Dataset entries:
____________________
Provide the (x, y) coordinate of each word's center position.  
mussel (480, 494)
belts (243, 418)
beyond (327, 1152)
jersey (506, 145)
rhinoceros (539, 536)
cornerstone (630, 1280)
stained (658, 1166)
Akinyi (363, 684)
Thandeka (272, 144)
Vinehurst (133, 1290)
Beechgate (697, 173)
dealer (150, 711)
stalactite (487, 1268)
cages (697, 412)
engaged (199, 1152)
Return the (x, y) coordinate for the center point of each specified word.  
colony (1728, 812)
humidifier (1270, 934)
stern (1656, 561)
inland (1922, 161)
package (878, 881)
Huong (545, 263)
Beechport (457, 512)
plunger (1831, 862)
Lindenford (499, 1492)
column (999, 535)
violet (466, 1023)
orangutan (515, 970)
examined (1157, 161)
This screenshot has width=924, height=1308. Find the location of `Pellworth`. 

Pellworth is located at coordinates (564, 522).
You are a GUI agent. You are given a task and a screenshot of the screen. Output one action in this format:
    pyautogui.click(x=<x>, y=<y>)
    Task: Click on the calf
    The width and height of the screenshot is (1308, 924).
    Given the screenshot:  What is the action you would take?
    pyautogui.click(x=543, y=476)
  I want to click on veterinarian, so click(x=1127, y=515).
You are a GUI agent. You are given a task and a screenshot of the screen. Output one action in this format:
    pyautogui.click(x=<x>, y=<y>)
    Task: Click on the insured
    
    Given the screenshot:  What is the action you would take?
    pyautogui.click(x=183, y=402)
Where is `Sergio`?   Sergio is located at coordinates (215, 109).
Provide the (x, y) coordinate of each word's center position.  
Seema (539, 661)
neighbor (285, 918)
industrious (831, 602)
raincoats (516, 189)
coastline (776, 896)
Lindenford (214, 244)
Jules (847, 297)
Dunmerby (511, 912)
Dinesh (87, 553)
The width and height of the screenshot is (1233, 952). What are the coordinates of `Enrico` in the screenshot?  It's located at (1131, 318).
____________________
* What you have to do
Rewrite the data above as a numbered list, from its first line through the line containing "coordinates (215, 109).", and omit blank lines.

* Solved problem
1. Provide the (x, y) coordinate of each word's center position.  
2. mussel (480, 494)
3. belts (243, 418)
4. beyond (327, 1152)
5. jersey (506, 145)
6. rhinoceros (539, 536)
7. cornerstone (630, 1280)
8. stained (658, 1166)
9. Akinyi (363, 684)
10. Thandeka (272, 144)
11. Vinehurst (133, 1290)
12. Beechgate (697, 173)
13. dealer (150, 711)
14. stalactite (487, 1268)
15. cages (697, 412)
16. engaged (199, 1152)
17. Return the (x, y) coordinate for the center point of each specified word.  
18. colony (1728, 812)
19. humidifier (1270, 934)
20. stern (1656, 561)
21. inland (1922, 161)
22. package (878, 881)
23. Huong (545, 263)
24. Beechport (457, 512)
25. plunger (1831, 862)
26. Lindenford (499, 1492)
27. column (999, 535)
28. violet (466, 1023)
29. orangutan (515, 970)
30. examined (1157, 161)
31. This screenshot has width=924, height=1308. Find the location of `Pellworth`. 
32. Pellworth is located at coordinates (564, 522).
33. You are a GUI agent. You are given a task and a screenshot of the screen. Output one action in this format:
34.     pyautogui.click(x=<x>, y=<y>)
35.     Task: Click on the calf
36.     The width and height of the screenshot is (1308, 924).
37.     Given the screenshot:  What is the action you would take?
38.     pyautogui.click(x=543, y=476)
39.   I want to click on veterinarian, so click(x=1127, y=515).
40. You are a GUI agent. You are given a task and a screenshot of the screen. Output one action in this format:
41.     pyautogui.click(x=<x>, y=<y>)
42.     Task: Click on the insured
43.     Given the screenshot:  What is the action you would take?
44.     pyautogui.click(x=183, y=402)
45. Where is `Sergio`?   Sergio is located at coordinates (215, 109).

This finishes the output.